SOURCE INFORMATION
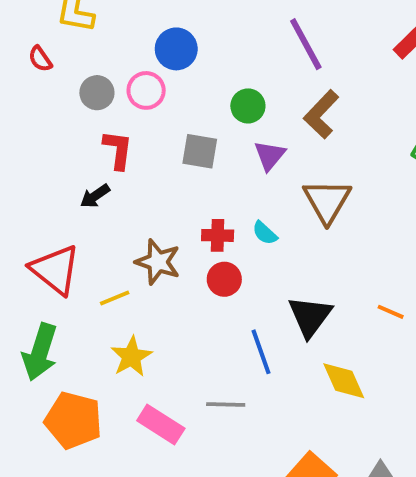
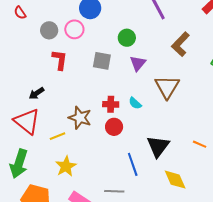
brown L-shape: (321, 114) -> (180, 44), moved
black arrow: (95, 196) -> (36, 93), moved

--

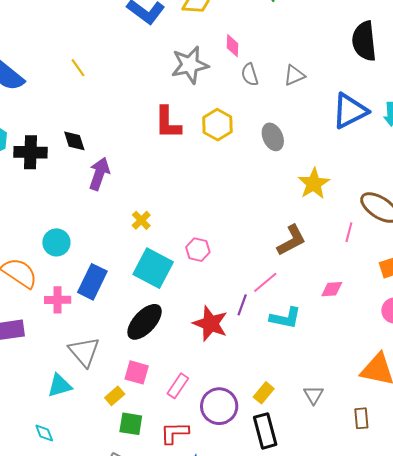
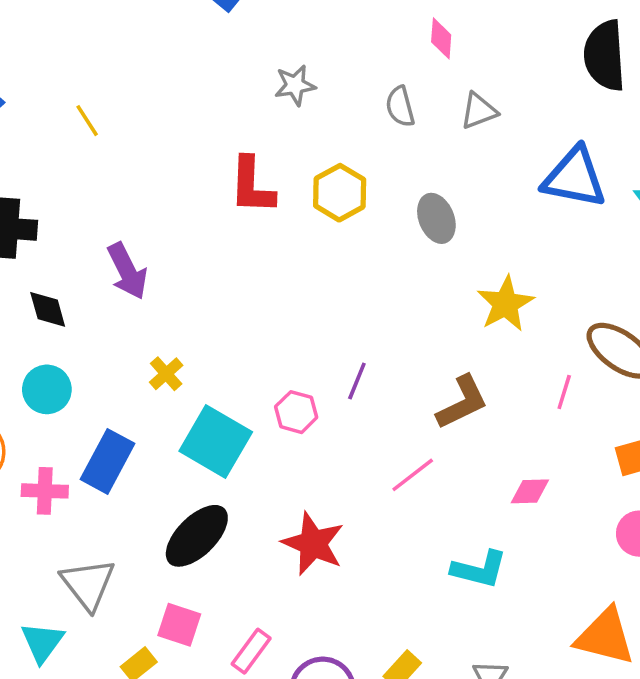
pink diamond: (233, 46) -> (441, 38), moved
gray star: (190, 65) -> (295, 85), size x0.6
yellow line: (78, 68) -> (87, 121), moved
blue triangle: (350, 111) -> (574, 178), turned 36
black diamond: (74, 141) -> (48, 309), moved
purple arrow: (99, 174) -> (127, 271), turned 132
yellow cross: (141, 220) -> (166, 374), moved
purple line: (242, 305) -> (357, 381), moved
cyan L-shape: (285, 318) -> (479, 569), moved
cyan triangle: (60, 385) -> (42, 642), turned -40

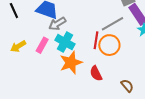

TASK STATEMENT
Could you retype exactly the lines above, starting at the line that contains "black diamond: (74, 141) -> (48, 309), moved" and ending at the line that contains "cyan triangle: (60, 385)", and nothing more?

YOUR SOLUTION
black diamond: (74, 141) -> (48, 309), moved
purple arrow: (99, 174) -> (127, 271), turned 132
yellow cross: (141, 220) -> (166, 374), moved
purple line: (242, 305) -> (357, 381), moved
cyan L-shape: (285, 318) -> (479, 569), moved
cyan triangle: (60, 385) -> (42, 642), turned -40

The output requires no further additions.